══ Exercise data ══

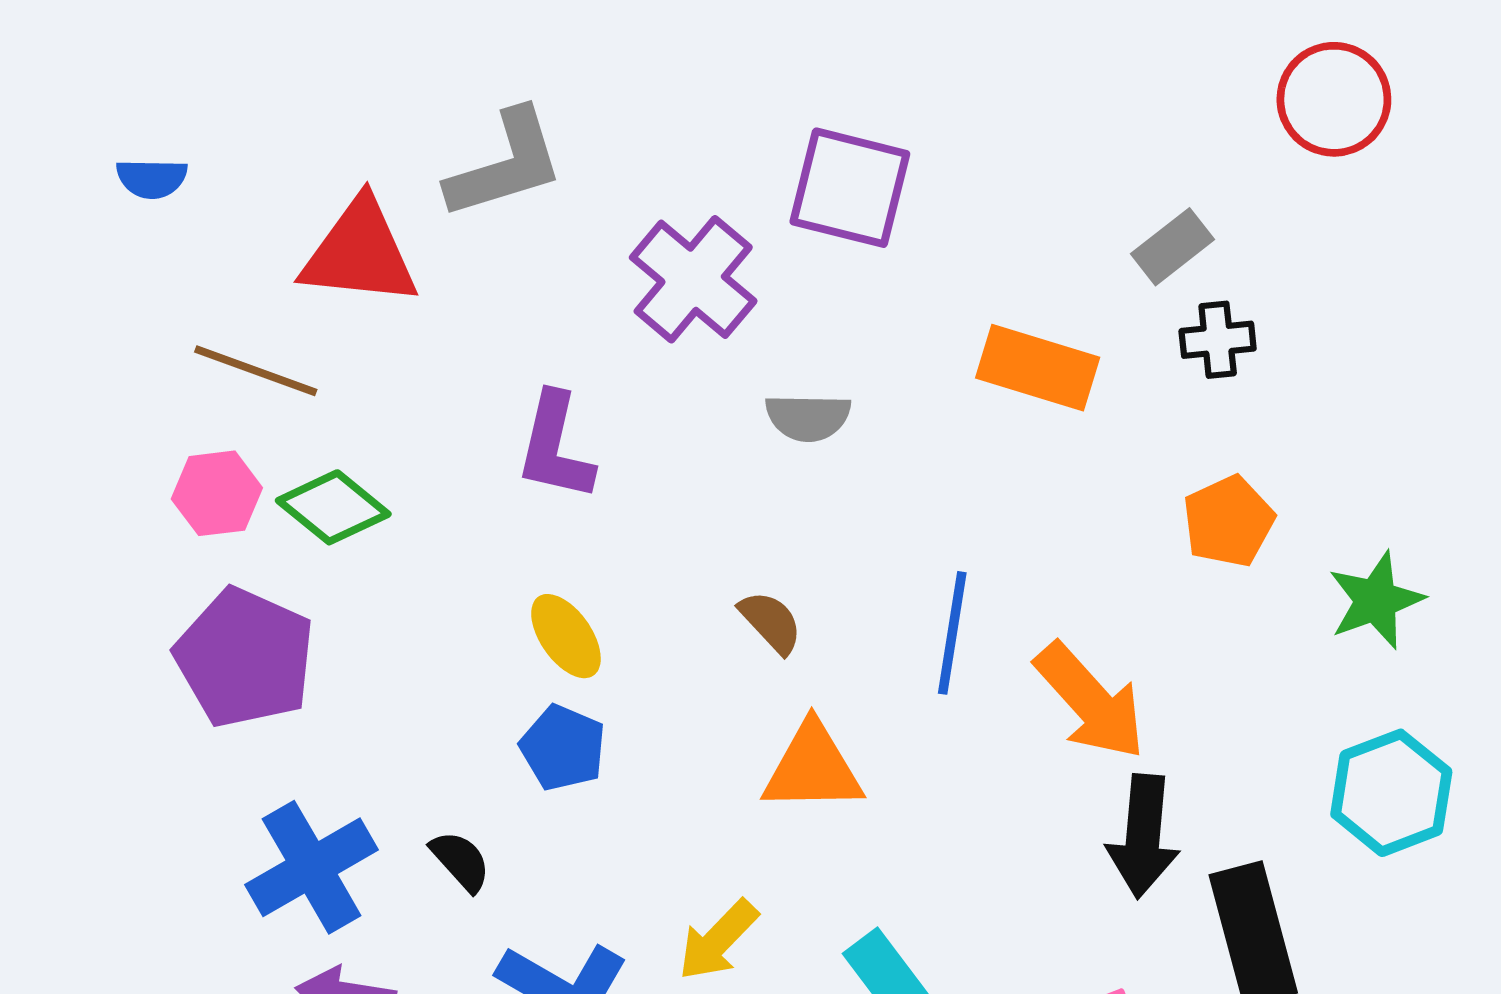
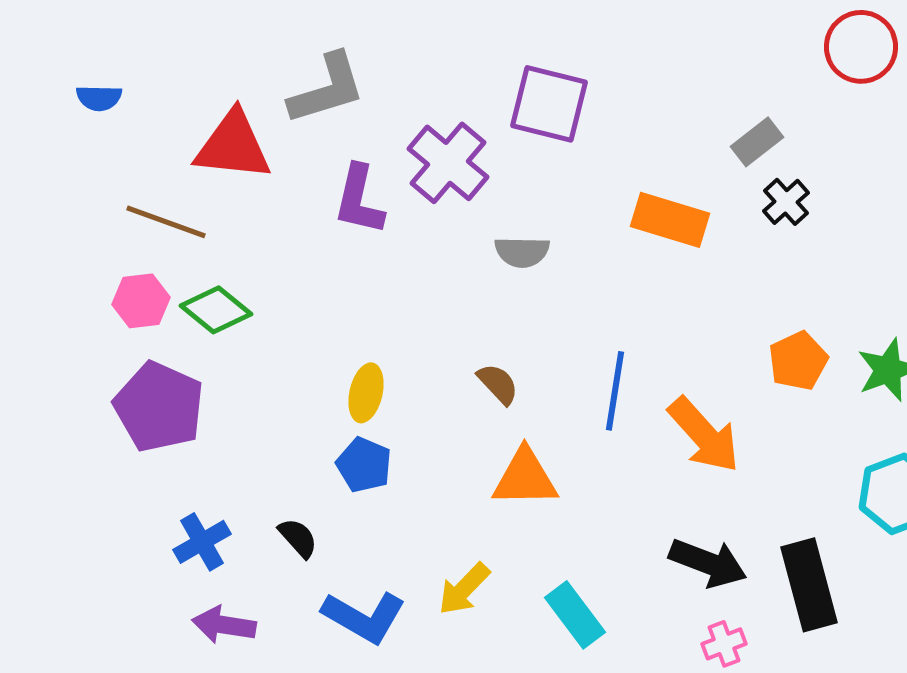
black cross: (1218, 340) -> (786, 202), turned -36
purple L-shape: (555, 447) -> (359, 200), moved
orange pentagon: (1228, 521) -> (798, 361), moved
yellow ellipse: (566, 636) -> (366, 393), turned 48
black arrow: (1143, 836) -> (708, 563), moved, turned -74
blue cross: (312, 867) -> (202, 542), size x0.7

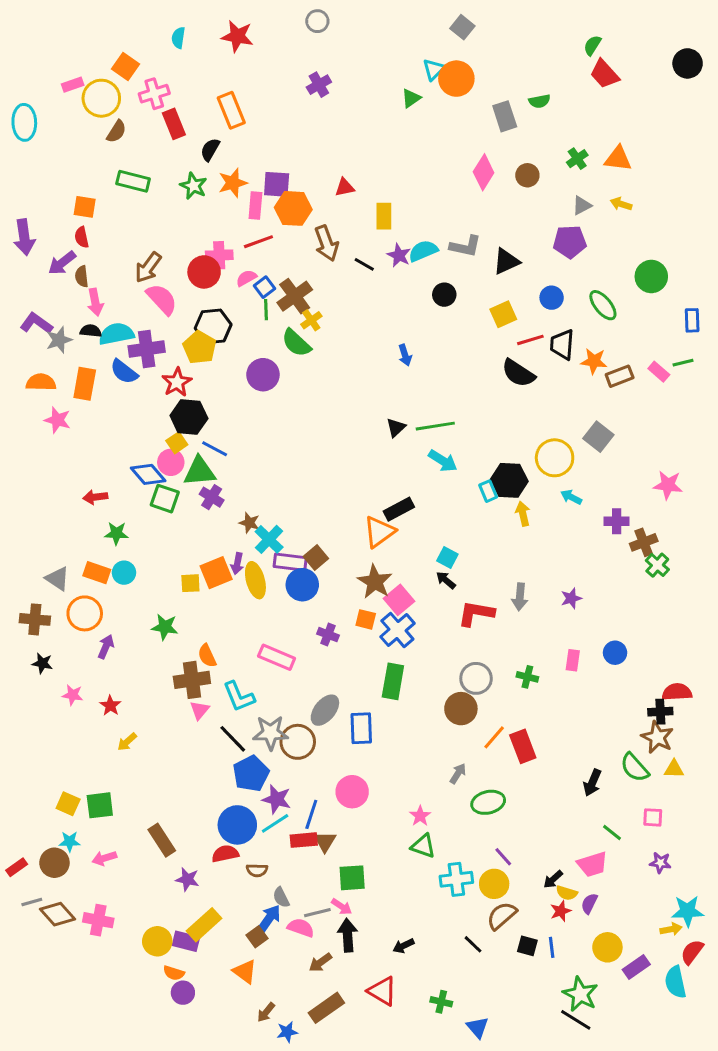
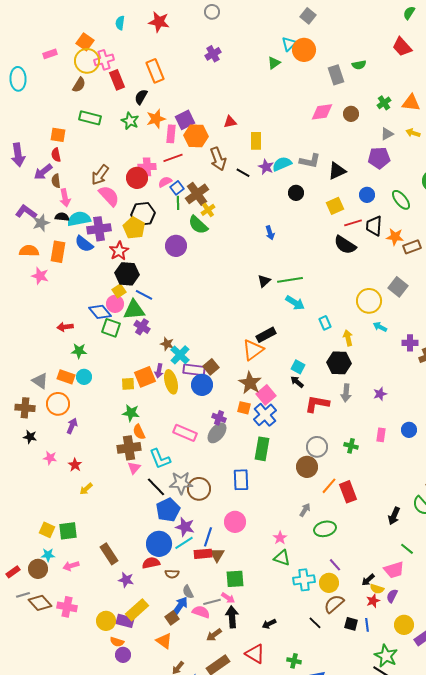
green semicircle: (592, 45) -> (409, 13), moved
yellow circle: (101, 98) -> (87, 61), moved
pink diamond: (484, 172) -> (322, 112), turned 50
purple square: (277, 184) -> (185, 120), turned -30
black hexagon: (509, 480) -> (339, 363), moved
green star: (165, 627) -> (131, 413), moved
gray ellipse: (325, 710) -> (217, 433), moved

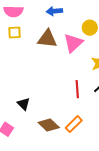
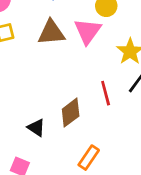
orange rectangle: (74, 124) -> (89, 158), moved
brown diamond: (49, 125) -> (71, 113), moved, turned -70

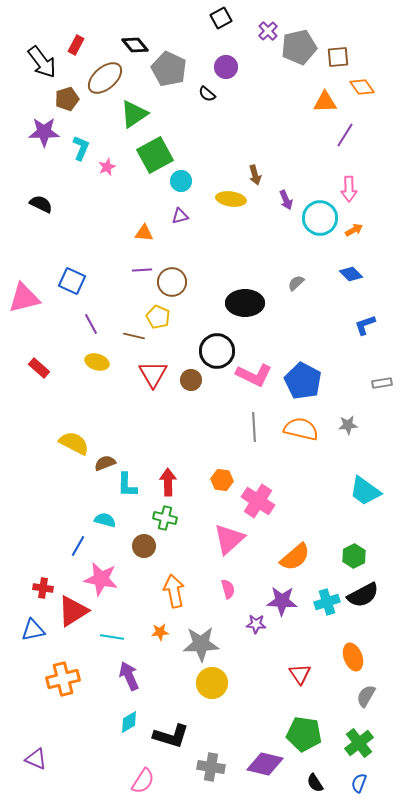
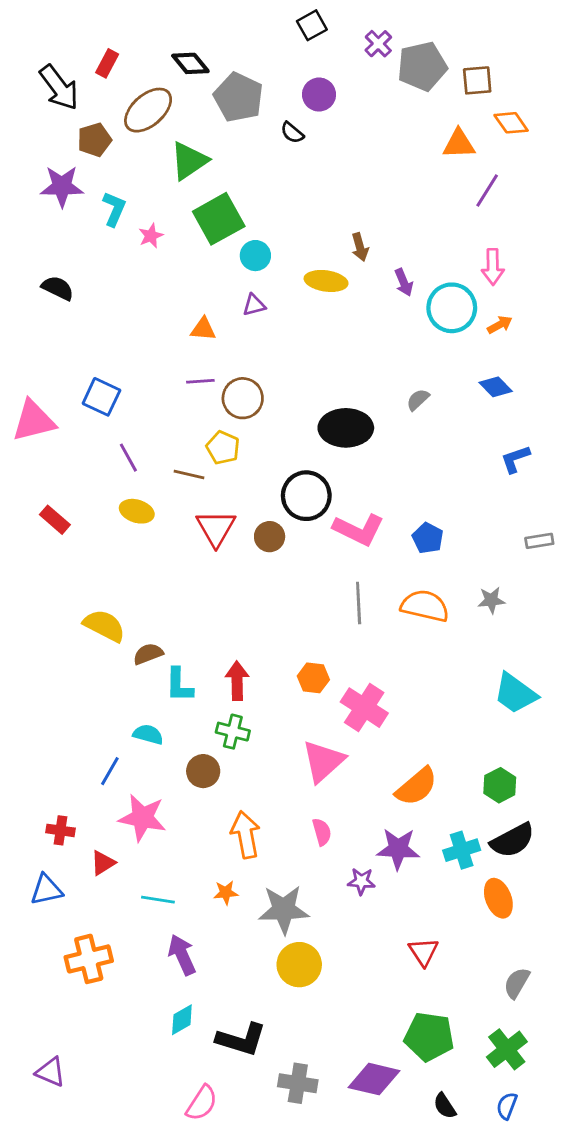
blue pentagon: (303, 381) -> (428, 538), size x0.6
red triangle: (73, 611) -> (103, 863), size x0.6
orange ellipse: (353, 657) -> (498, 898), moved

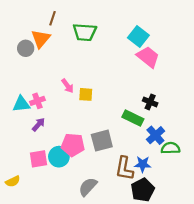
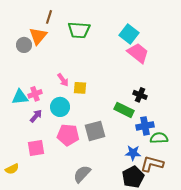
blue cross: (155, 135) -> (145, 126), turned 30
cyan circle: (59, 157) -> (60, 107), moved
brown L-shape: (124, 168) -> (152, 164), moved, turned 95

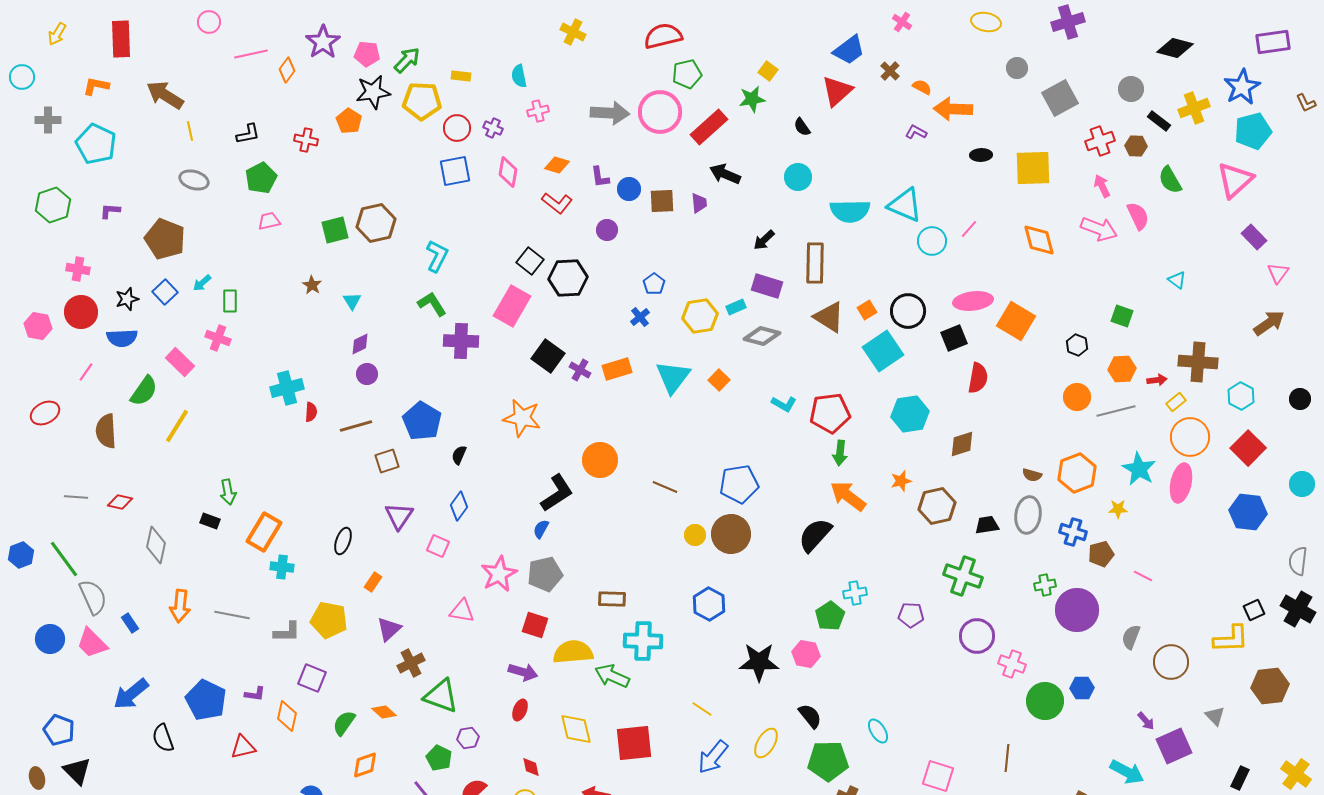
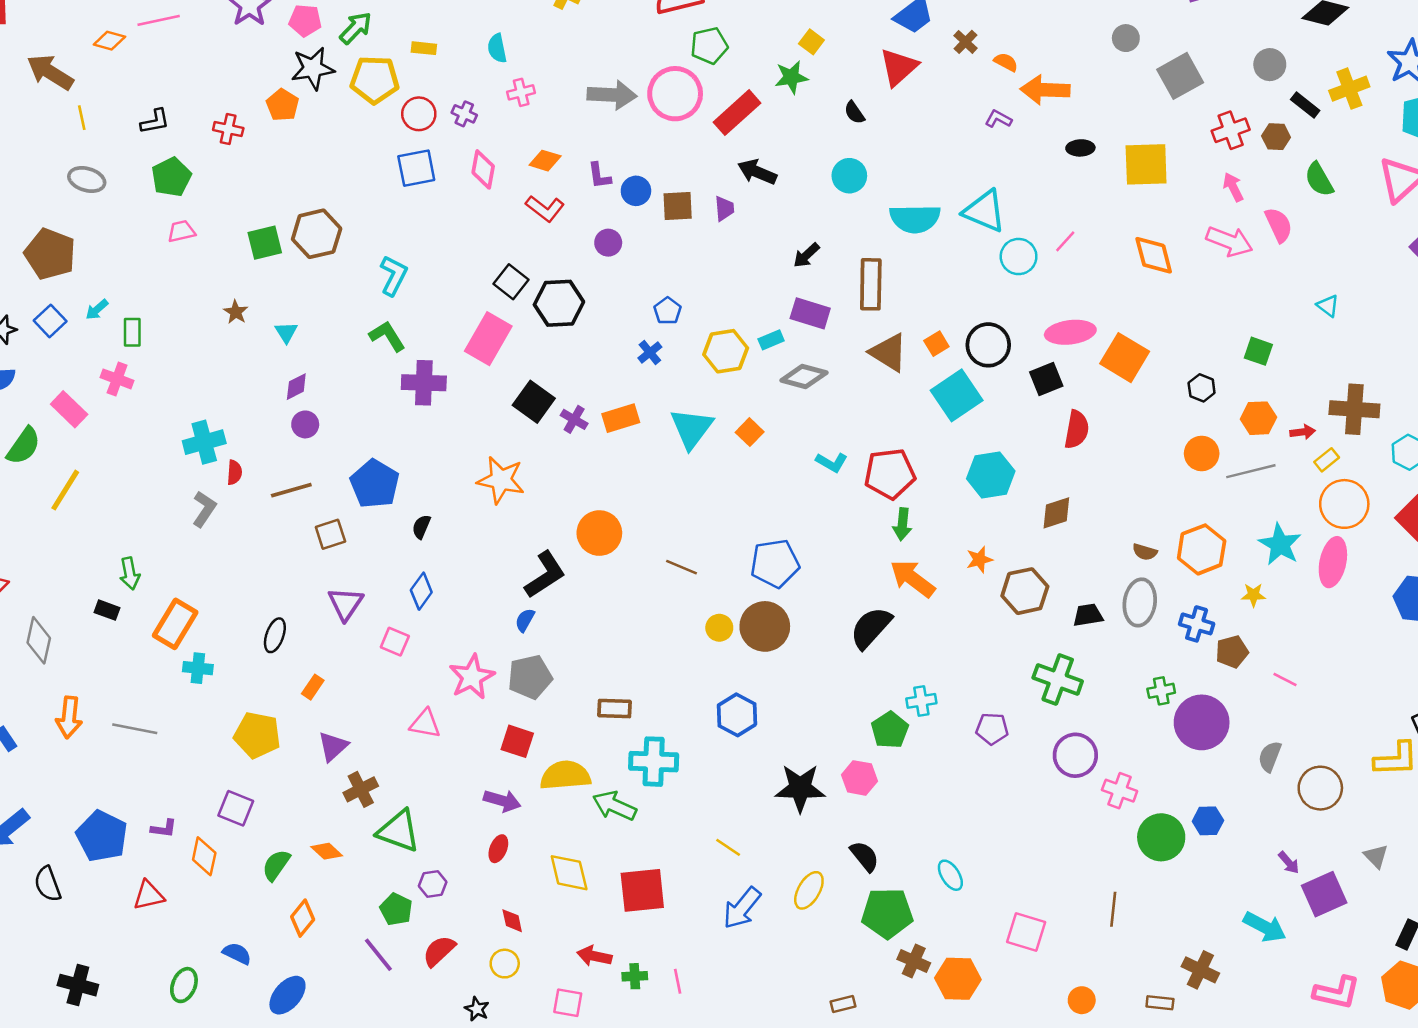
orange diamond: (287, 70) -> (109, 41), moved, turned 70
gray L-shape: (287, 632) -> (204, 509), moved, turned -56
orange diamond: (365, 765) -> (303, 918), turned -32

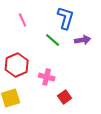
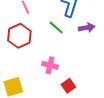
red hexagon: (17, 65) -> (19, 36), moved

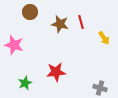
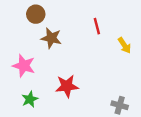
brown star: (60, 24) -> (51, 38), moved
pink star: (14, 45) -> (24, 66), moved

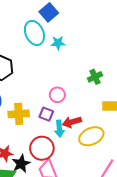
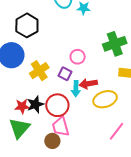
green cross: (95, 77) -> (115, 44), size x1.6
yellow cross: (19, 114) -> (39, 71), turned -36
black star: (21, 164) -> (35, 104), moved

═══

What the task requires ->
Lines from the one that holds "blue cross: (312, 867)" through the final line of the material are to be duplicated exactly; no pictures belong in the copy.

Exercise response ->
blue cross: (312, 867) -> (202, 542), size x0.7

green semicircle: (592, 45) -> (409, 13), moved
yellow circle: (101, 98) -> (87, 61), moved
pink diamond: (484, 172) -> (322, 112), turned 50
purple square: (277, 184) -> (185, 120), turned -30
black hexagon: (509, 480) -> (339, 363), moved
green star: (165, 627) -> (131, 413), moved
gray ellipse: (325, 710) -> (217, 433), moved

orange rectangle: (74, 124) -> (89, 158), moved
brown diamond: (49, 125) -> (71, 113), moved, turned -70

blue pentagon: (303, 381) -> (428, 538), size x0.6
red triangle: (73, 611) -> (103, 863), size x0.6
orange ellipse: (353, 657) -> (498, 898), moved

blue cross: (155, 135) -> (145, 126), turned 30
cyan circle: (59, 157) -> (60, 107), moved
brown L-shape: (124, 168) -> (152, 164), moved, turned 95

orange diamond: (287, 70) -> (109, 41), moved, turned 70
gray L-shape: (287, 632) -> (204, 509), moved, turned -56
orange diamond: (365, 765) -> (303, 918), turned -32

red hexagon: (17, 65) -> (19, 36), moved

brown star: (60, 24) -> (51, 38), moved
pink star: (14, 45) -> (24, 66), moved

green cross: (95, 77) -> (115, 44), size x1.6
yellow cross: (19, 114) -> (39, 71), turned -36
black star: (21, 164) -> (35, 104), moved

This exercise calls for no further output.